┏━━

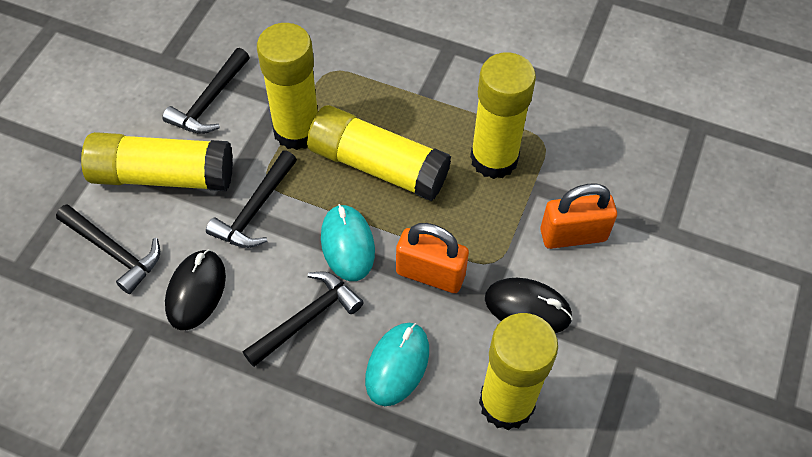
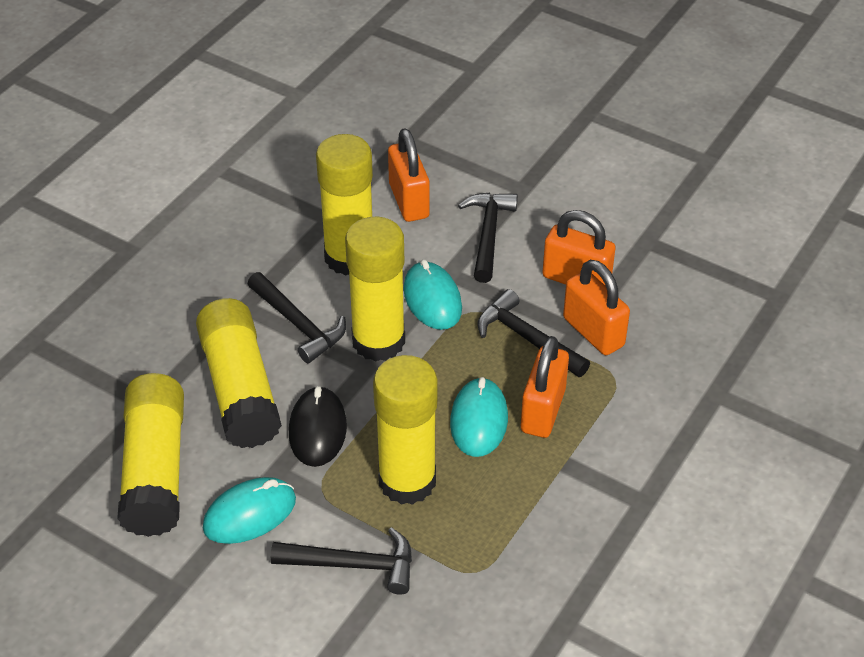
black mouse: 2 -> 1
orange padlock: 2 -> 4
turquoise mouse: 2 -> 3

┗━━
┏━━

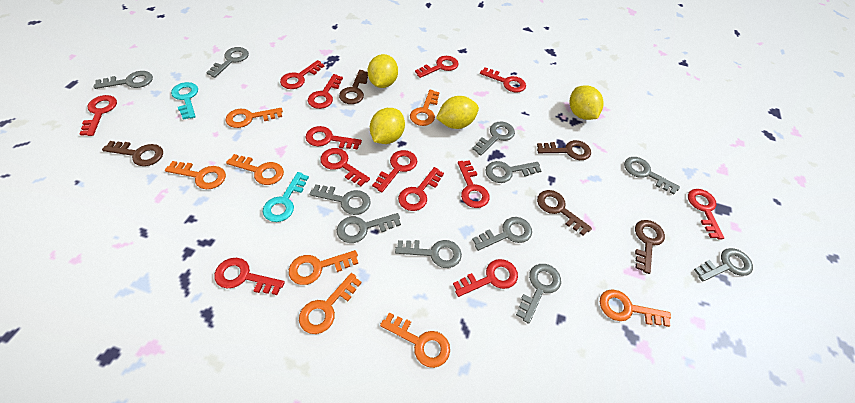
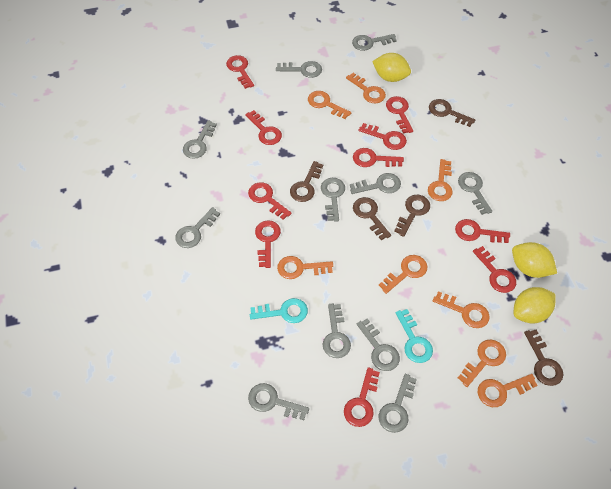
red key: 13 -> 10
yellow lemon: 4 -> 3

┗━━

## DIRECTIONS
Set down, exactly as they stand above, the lines starting with the line with "black mouse: 2 -> 1" and going on through the line with "turquoise mouse: 2 -> 3", and no others.

## WRITTEN SOLUTION
black mouse: 2 -> 1
orange padlock: 2 -> 4
turquoise mouse: 2 -> 3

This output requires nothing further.